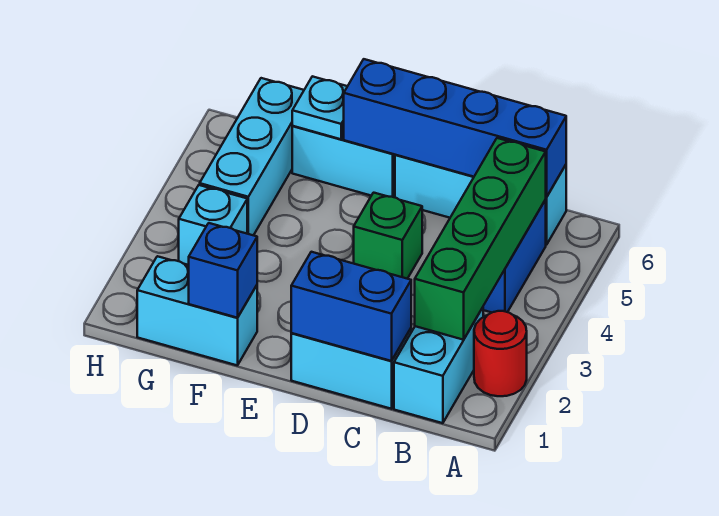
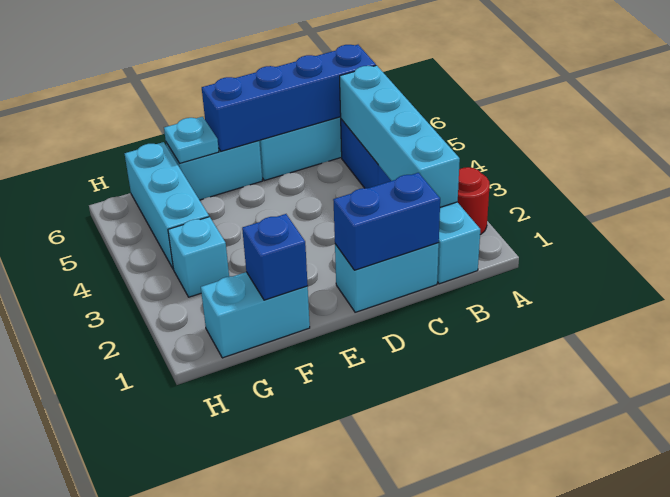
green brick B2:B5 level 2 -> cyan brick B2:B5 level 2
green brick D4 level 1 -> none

═══

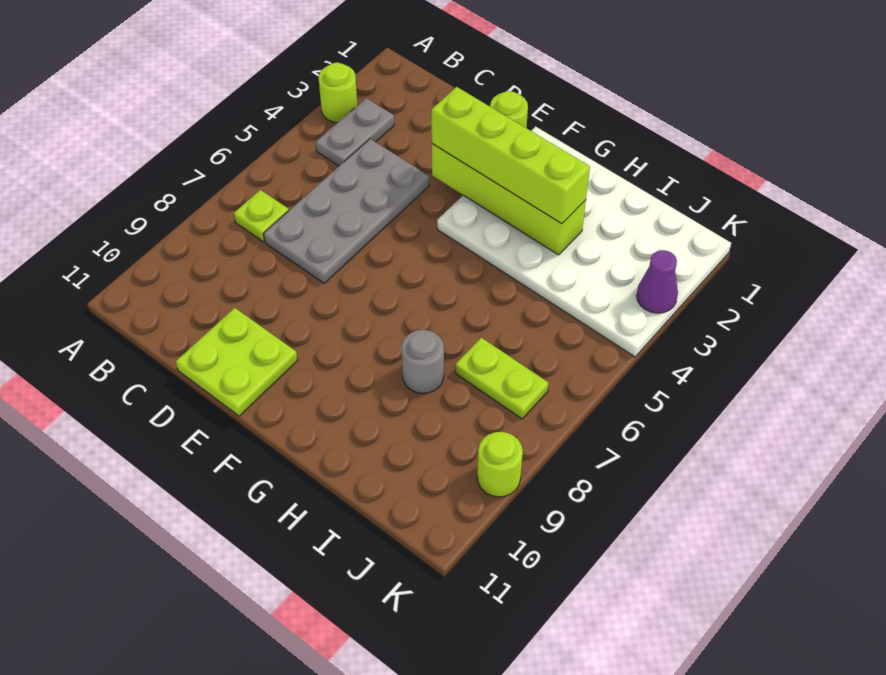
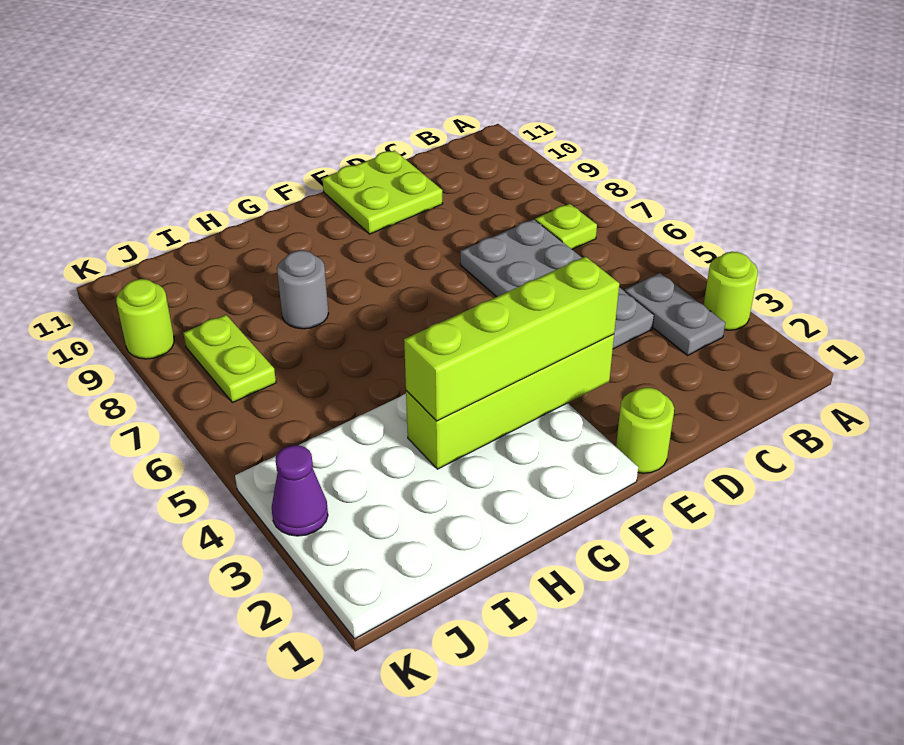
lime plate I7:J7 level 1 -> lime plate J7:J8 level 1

═══

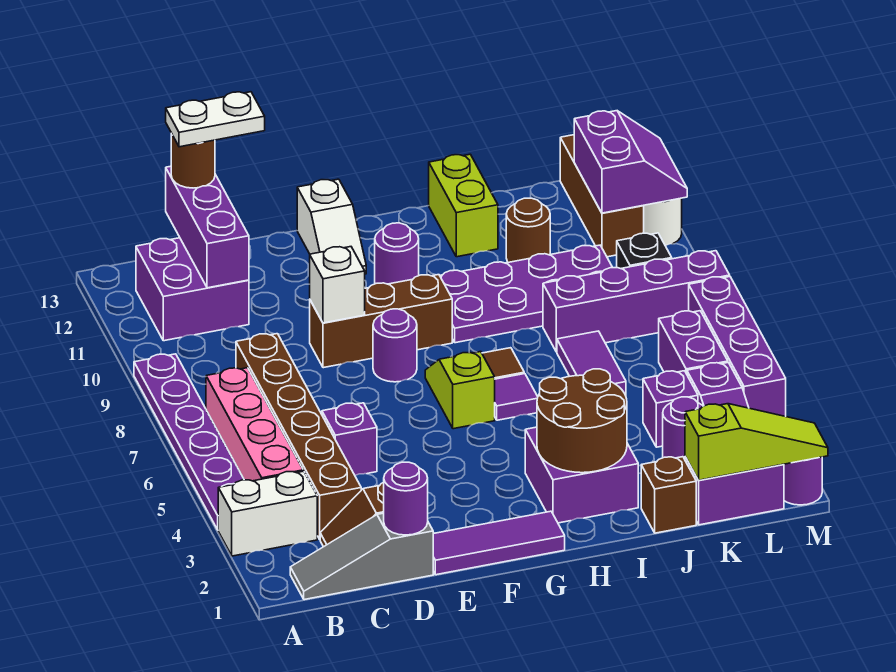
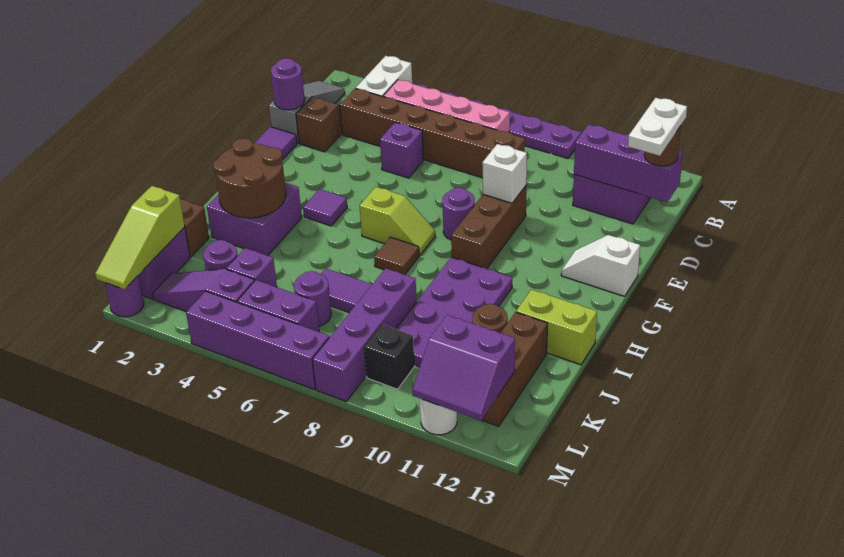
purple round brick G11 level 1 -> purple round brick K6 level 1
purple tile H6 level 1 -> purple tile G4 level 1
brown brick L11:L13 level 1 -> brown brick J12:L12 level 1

═══

Copy out every line of the entries where the string "green" shows up.

green brick B2:B5 level 2 -> cyan brick B2:B5 level 2
green brick D4 level 1 -> none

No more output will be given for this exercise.